>>>>
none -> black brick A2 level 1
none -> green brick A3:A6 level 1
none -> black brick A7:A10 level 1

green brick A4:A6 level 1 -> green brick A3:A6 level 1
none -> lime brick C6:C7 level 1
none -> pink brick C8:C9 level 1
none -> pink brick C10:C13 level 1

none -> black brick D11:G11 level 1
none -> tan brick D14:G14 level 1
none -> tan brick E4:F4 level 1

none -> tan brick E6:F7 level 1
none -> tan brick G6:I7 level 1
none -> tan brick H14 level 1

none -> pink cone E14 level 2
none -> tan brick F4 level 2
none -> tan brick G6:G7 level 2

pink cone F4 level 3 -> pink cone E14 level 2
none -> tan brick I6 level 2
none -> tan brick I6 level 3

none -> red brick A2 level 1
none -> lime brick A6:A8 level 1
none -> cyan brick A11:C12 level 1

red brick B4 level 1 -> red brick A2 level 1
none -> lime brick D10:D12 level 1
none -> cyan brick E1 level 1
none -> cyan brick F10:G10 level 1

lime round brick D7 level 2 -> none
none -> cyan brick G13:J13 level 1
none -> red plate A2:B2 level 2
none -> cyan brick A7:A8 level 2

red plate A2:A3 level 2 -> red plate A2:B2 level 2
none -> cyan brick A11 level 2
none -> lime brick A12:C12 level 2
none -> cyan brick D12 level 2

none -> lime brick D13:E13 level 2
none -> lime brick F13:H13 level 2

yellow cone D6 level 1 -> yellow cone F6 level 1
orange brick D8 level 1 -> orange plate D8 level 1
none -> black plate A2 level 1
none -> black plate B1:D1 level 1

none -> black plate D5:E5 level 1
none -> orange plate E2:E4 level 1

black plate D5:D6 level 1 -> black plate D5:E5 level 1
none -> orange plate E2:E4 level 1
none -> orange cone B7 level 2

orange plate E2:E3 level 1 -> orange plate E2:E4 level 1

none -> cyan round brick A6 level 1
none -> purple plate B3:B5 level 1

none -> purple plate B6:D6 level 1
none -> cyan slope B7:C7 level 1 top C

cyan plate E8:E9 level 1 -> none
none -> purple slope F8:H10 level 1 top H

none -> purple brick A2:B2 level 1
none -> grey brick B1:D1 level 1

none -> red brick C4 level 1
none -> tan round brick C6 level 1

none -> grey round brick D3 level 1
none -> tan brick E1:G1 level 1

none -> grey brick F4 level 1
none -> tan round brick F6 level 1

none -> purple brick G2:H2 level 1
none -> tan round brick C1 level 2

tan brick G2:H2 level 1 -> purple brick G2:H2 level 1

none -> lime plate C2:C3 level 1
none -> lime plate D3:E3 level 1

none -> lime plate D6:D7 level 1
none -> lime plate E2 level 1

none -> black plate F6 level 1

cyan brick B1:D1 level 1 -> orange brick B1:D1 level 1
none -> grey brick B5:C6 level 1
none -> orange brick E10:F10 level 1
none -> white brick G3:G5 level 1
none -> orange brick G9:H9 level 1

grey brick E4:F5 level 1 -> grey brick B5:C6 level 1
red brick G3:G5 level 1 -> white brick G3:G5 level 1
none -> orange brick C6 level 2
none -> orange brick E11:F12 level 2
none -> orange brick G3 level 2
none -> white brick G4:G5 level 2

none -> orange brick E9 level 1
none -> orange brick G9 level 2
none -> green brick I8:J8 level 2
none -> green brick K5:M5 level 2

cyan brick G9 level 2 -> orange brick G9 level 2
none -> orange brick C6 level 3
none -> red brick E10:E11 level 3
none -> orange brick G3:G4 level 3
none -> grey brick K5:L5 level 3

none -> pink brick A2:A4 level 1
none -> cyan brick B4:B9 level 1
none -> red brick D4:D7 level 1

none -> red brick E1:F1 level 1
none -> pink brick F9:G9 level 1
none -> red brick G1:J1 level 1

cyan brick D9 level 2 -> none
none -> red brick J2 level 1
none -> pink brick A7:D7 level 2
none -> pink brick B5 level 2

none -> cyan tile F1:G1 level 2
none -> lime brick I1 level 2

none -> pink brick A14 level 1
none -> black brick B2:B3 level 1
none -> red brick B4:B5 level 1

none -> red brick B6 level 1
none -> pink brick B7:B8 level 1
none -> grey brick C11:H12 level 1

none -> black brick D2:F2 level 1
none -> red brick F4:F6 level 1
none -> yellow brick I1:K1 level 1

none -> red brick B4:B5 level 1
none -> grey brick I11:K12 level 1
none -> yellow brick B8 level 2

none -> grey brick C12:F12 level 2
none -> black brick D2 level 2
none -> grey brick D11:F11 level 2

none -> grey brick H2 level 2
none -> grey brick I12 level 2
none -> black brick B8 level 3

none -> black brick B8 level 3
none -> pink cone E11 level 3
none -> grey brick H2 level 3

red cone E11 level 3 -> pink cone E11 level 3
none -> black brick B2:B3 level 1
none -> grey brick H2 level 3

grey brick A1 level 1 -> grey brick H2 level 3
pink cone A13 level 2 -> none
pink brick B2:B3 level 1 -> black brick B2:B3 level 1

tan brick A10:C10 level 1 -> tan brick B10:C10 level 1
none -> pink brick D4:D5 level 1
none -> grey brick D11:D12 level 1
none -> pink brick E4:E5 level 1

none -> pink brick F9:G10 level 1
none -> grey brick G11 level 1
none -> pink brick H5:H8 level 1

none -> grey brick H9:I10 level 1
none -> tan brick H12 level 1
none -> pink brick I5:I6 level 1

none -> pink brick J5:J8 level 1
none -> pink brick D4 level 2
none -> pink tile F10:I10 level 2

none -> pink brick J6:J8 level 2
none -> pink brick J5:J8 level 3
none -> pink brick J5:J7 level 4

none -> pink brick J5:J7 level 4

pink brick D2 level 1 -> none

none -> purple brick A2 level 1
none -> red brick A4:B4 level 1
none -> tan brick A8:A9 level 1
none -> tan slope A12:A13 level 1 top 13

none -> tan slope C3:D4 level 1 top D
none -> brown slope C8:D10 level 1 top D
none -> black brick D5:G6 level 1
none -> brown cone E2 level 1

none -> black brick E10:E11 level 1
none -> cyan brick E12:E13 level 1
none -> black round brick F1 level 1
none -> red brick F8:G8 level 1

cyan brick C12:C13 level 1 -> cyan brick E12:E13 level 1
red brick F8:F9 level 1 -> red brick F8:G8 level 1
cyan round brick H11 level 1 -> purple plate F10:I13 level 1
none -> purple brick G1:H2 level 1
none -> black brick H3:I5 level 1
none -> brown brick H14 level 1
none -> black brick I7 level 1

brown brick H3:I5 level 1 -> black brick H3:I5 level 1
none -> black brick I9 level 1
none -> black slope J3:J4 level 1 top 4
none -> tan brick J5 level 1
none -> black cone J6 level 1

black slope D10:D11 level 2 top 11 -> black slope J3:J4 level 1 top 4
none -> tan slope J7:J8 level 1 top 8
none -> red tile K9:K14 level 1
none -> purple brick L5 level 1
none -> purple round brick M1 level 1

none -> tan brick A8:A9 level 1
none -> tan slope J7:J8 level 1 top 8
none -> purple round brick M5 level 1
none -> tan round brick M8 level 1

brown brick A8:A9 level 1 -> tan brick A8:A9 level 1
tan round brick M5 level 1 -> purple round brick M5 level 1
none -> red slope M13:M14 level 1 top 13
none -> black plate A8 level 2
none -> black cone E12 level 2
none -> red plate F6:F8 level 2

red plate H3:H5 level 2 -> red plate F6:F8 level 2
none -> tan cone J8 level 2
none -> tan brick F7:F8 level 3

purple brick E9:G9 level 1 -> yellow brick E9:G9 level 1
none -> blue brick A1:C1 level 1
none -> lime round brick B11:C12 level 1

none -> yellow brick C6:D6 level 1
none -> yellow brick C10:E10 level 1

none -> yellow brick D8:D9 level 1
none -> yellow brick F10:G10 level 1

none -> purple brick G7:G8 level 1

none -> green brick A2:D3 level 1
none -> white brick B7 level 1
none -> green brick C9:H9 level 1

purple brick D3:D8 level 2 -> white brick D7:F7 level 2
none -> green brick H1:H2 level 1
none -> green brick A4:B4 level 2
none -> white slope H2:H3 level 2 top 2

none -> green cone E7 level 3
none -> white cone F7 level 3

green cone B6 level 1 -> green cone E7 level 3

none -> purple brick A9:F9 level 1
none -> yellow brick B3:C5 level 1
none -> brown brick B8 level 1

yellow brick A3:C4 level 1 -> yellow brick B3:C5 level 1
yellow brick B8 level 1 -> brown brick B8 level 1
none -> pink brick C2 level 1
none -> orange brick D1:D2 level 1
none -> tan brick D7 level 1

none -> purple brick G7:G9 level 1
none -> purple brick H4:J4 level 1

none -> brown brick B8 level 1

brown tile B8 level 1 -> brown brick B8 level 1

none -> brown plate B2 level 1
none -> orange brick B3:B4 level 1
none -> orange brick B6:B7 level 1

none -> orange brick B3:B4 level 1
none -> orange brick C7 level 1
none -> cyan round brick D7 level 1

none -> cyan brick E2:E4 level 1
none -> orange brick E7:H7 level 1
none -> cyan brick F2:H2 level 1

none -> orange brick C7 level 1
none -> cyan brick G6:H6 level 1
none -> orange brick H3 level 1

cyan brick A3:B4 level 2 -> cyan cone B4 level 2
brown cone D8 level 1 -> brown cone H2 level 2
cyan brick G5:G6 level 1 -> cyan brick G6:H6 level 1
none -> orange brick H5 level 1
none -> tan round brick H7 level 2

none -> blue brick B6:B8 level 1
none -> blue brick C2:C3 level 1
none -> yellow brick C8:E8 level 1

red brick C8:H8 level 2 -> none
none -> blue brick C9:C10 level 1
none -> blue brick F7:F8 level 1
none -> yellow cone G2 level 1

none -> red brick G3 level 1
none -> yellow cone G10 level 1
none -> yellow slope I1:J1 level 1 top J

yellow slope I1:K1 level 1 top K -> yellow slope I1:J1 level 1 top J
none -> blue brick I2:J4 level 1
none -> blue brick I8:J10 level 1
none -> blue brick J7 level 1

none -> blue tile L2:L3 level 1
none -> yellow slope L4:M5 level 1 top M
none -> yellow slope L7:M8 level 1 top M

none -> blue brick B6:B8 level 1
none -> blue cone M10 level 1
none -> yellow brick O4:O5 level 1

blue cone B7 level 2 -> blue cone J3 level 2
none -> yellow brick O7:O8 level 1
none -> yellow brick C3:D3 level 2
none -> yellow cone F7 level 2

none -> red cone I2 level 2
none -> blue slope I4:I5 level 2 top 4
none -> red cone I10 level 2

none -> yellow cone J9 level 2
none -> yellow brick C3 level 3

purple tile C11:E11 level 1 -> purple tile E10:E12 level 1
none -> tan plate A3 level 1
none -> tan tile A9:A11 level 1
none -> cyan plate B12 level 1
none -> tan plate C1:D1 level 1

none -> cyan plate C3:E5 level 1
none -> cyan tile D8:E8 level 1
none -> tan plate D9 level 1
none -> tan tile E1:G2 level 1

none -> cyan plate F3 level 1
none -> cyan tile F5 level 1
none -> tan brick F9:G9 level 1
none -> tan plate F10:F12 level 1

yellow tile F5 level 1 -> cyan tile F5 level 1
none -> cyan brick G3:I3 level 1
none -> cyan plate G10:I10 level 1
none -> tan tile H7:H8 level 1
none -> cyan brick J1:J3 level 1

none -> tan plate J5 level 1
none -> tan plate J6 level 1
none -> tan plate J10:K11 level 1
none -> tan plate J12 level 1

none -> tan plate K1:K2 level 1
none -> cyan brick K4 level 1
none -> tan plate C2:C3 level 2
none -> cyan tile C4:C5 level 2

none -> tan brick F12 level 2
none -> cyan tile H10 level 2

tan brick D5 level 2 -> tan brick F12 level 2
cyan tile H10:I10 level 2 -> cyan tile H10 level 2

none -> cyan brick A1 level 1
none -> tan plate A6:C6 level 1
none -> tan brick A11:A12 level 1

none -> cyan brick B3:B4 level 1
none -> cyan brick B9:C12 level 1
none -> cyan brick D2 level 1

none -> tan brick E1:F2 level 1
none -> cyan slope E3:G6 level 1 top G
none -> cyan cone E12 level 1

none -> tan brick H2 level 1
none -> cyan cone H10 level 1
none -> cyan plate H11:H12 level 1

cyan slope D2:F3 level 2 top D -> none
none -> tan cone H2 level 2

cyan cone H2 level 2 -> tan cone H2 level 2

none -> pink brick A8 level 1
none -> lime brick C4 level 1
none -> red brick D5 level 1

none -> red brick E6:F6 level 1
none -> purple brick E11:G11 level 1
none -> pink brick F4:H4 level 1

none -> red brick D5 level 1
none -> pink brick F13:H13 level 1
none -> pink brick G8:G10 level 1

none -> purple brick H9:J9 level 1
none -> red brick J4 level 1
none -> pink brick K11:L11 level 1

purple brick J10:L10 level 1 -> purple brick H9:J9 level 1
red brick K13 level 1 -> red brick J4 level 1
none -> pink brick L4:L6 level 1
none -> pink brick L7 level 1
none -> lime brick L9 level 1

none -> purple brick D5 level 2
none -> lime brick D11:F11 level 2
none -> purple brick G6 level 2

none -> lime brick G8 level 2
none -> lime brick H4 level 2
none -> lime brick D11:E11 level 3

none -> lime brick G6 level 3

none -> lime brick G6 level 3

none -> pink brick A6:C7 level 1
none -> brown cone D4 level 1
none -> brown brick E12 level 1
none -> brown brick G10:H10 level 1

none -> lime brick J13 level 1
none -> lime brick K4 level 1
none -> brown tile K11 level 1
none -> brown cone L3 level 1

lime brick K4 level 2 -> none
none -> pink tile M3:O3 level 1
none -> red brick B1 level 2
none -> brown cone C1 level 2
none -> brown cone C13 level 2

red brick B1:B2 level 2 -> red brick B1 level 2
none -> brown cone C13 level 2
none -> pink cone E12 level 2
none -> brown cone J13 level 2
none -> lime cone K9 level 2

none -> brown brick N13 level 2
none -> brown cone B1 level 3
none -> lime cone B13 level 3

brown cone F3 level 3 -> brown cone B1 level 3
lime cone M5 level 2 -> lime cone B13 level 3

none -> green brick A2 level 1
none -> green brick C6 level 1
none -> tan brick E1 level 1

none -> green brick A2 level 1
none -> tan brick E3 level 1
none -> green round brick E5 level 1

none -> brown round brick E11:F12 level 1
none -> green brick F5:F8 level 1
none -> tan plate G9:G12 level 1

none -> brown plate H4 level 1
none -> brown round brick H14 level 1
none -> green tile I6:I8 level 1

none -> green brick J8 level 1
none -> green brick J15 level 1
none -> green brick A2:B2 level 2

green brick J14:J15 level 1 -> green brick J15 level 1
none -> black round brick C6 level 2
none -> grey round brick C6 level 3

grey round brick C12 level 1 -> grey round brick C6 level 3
<<<<
-- Task instructions --
Every line above with the word "white" belongs in the answer, copied as written.

-- Output below --
none -> white brick G3:G5 level 1
red brick G3:G5 level 1 -> white brick G3:G5 level 1
none -> white brick G4:G5 level 2
none -> white brick B7 level 1
purple brick D3:D8 level 2 -> white brick D7:F7 level 2
none -> white slope H2:H3 level 2 top 2
none -> white cone F7 level 3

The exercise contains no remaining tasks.